=== Begin Enclosure ===

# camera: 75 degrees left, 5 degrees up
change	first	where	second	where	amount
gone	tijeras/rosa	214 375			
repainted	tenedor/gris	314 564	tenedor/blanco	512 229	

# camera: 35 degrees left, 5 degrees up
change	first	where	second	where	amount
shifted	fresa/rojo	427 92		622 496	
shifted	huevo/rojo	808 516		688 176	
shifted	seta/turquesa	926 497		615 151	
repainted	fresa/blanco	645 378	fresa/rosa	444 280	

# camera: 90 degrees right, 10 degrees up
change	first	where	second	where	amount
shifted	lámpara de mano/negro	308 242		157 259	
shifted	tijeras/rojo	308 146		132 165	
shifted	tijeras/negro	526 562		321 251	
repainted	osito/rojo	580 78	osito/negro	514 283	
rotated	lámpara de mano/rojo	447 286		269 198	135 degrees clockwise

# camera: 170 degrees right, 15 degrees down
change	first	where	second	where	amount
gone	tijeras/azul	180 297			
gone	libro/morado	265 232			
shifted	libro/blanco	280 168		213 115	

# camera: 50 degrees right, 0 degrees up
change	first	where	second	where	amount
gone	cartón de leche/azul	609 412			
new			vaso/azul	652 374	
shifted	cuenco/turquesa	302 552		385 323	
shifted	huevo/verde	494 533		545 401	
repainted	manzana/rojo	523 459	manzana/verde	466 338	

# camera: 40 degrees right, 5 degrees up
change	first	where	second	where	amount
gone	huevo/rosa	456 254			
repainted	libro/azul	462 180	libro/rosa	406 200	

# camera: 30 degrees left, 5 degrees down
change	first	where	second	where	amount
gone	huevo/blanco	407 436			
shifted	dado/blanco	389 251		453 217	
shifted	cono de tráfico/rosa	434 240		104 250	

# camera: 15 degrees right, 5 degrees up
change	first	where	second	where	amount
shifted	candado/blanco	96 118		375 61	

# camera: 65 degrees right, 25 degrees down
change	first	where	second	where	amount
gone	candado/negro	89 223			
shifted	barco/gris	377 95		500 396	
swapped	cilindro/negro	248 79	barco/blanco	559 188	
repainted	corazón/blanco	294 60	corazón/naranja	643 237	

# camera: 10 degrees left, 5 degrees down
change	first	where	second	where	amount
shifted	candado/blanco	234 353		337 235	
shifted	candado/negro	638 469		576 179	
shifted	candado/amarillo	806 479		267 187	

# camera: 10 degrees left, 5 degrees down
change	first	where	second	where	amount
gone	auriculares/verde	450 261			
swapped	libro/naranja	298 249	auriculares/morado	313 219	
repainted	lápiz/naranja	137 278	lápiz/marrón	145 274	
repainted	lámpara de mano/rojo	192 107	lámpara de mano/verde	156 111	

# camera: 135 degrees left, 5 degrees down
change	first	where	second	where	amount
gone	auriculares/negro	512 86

=== End Enclosure ===

[WORK REQUEST] The reply must present every entry, transcribed with its exact wording.

[TASK RESPONSE]
# camera: 75 degrees left, 5 degrees up
change	first	where	second	where	amount
gone	tijeras/rosa	214 375			
repainted	tenedor/gris	314 564	tenedor/blanco	512 229	

# camera: 35 degrees left, 5 degrees up
change	first	where	second	where	amount
shifted	fresa/rojo	427 92		622 496	
shifted	huevo/rojo	808 516		688 176	
shifted	seta/turquesa	926 497		615 151	
repainted	fresa/blanco	645 378	fresa/rosa	444 280	

# camera: 90 degrees right, 10 degrees up
change	first	where	second	where	amount
shifted	lámpara de mano/negro	308 242		157 259	
shifted	tijeras/rojo	308 146		132 165	
shifted	tijeras/negro	526 562		321 251	
repainted	osito/rojo	580 78	osito/negro	514 283	
rotated	lámpara de mano/rojo	447 286		269 198	135 degrees clockwise

# camera: 170 degrees right, 15 degrees down
change	first	where	second	where	amount
gone	tijeras/azul	180 297			
gone	libro/morado	265 232			
shifted	libro/blanco	280 168		213 115	

# camera: 50 degrees right, 0 degrees up
change	first	where	second	where	amount
gone	cartón de leche/azul	609 412			
new			vaso/azul	652 374	
shifted	cuenco/turquesa	302 552		385 323	
shifted	huevo/verde	494 533		545 401	
repainted	manzana/rojo	523 459	manzana/verde	466 338	

# camera: 40 degrees right, 5 degrees up
change	first	where	second	where	amount
gone	huevo/rosa	456 254			
repainted	libro/azul	462 180	libro/rosa	406 200	

# camera: 30 degrees left, 5 degrees down
change	first	where	second	where	amount
gone	huevo/blanco	407 436			
shifted	dado/blanco	389 251		453 217	
shifted	cono de tráfico/rosa	434 240		104 250	

# camera: 15 degrees right, 5 degrees up
change	first	where	second	where	amount
shifted	candado/blanco	96 118		375 61	

# camera: 65 degrees right, 25 degrees down
change	first	where	second	where	amount
gone	candado/negro	89 223			
shifted	barco/gris	377 95		500 396	
swapped	cilindro/negro	248 79	barco/blanco	559 188	
repainted	corazón/blanco	294 60	corazón/naranja	643 237	

# camera: 10 degrees left, 5 degrees down
change	first	where	second	where	amount
shifted	candado/blanco	234 353		337 235	
shifted	candado/negro	638 469		576 179	
shifted	candado/amarillo	806 479		267 187	

# camera: 10 degrees left, 5 degrees down
change	first	where	second	where	amount
gone	auriculares/verde	450 261			
swapped	libro/naranja	298 249	auriculares/morado	313 219	
repainted	lápiz/naranja	137 278	lápiz/marrón	145 274	
repainted	lámpara de mano/rojo	192 107	lámpara de mano/verde	156 111	

# camera: 135 degrees left, 5 degrees down
change	first	where	second	where	amount
gone	auriculares/negro	512 86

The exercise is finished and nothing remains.